== Work to complete ==
The entries are to be duplicated exactly, though any picture in them must be omitted.

== The data ==

----

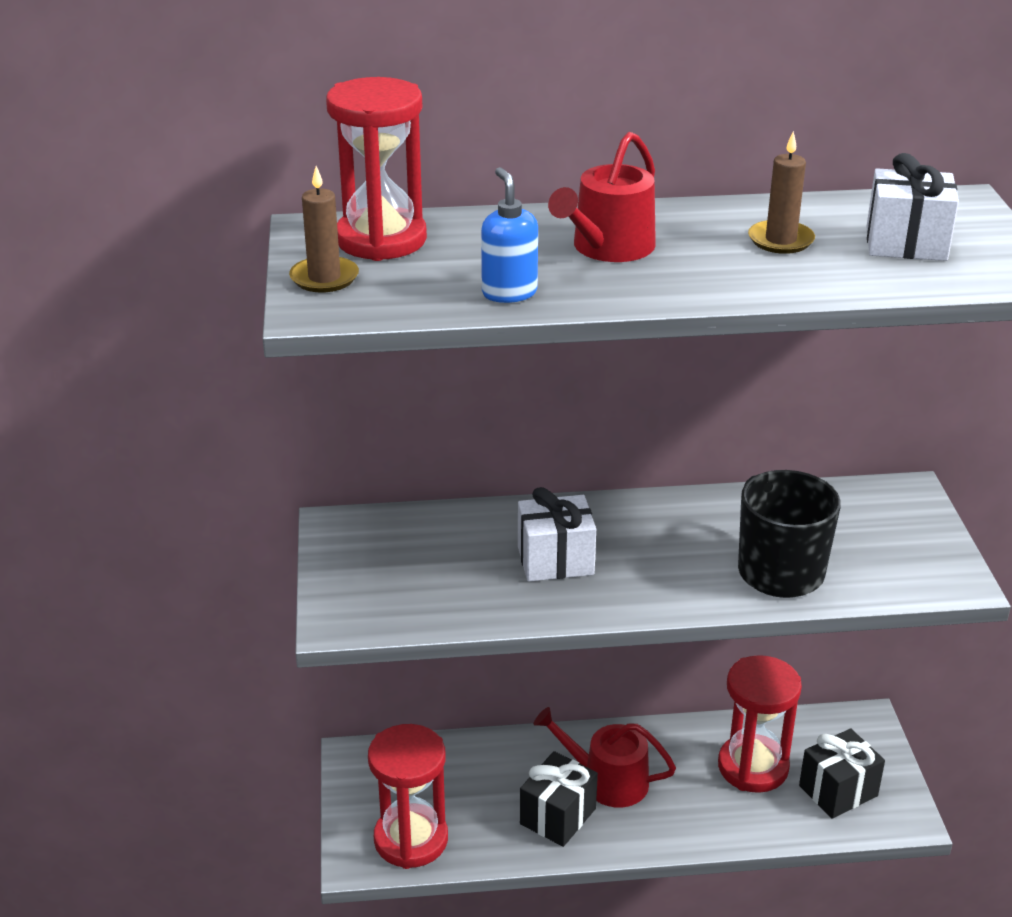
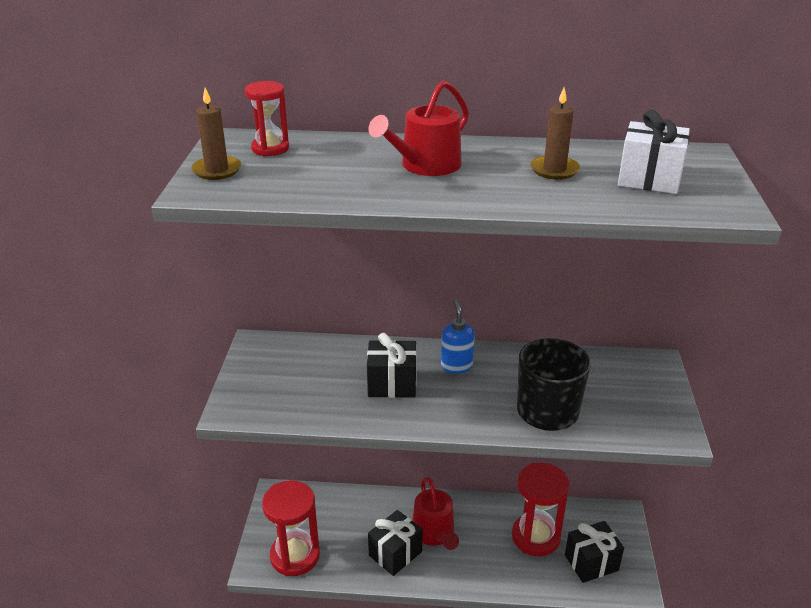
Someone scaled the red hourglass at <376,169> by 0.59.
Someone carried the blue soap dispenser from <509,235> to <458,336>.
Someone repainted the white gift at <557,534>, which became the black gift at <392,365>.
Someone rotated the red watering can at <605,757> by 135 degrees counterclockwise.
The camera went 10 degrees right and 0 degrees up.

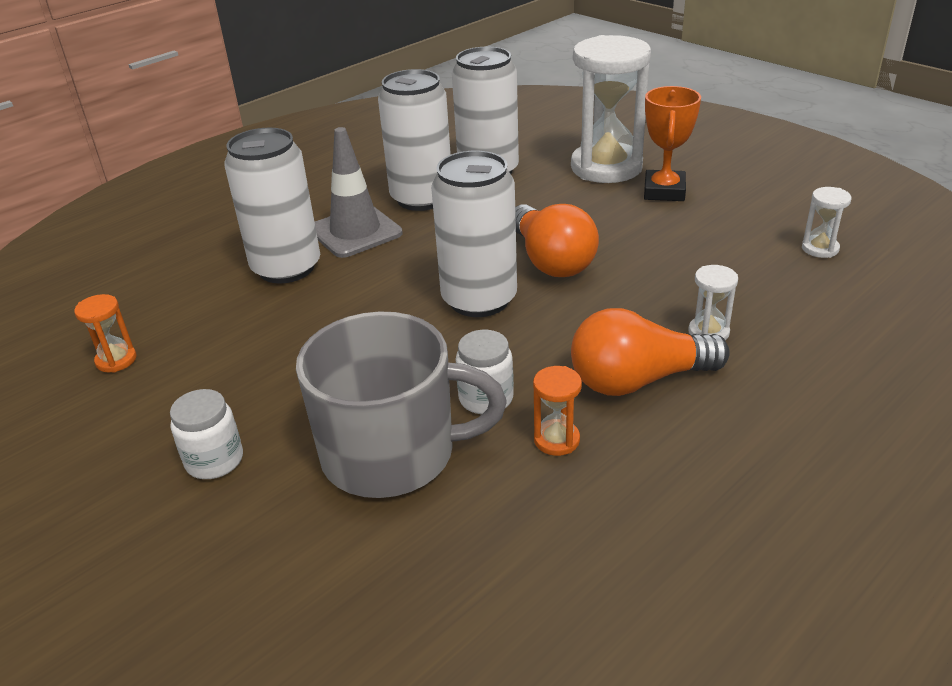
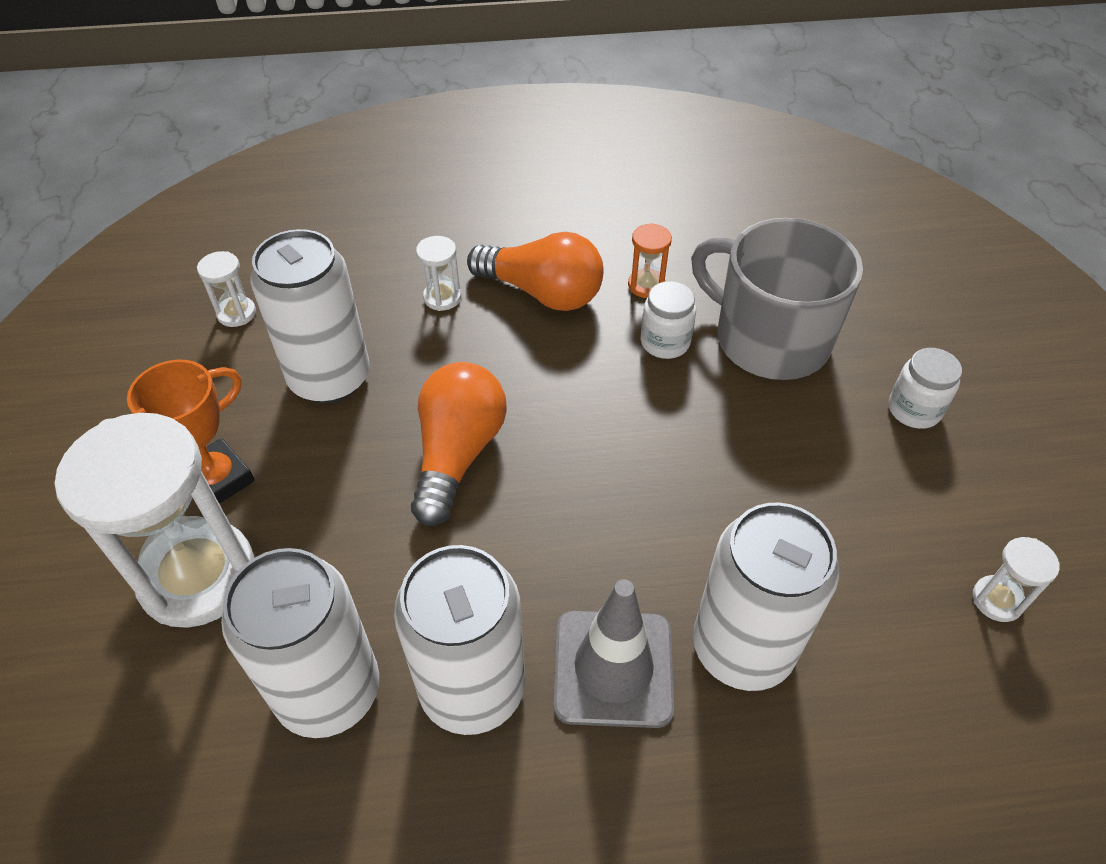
Someone repainted the orange hourglass at <105,333>, which became the white hourglass at <1016,579>.
Someone carried the white can from <474,234> to <310,316>.
The camera went 145 degrees left and 15 degrees up.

----

== Task result ==
Someone scaled the red hourglass at <376,169> by 0.59.
Someone carried the blue soap dispenser from <509,235> to <458,336>.
Someone repainted the white gift at <557,534>, which became the black gift at <392,365>.
Someone rotated the red watering can at <605,757> by 135 degrees counterclockwise.
The camera went 10 degrees right and 0 degrees up.

Someone repainted the orange hourglass at <105,333>, which became the white hourglass at <1016,579>.
Someone carried the white can from <474,234> to <310,316>.
The camera went 145 degrees left and 15 degrees up.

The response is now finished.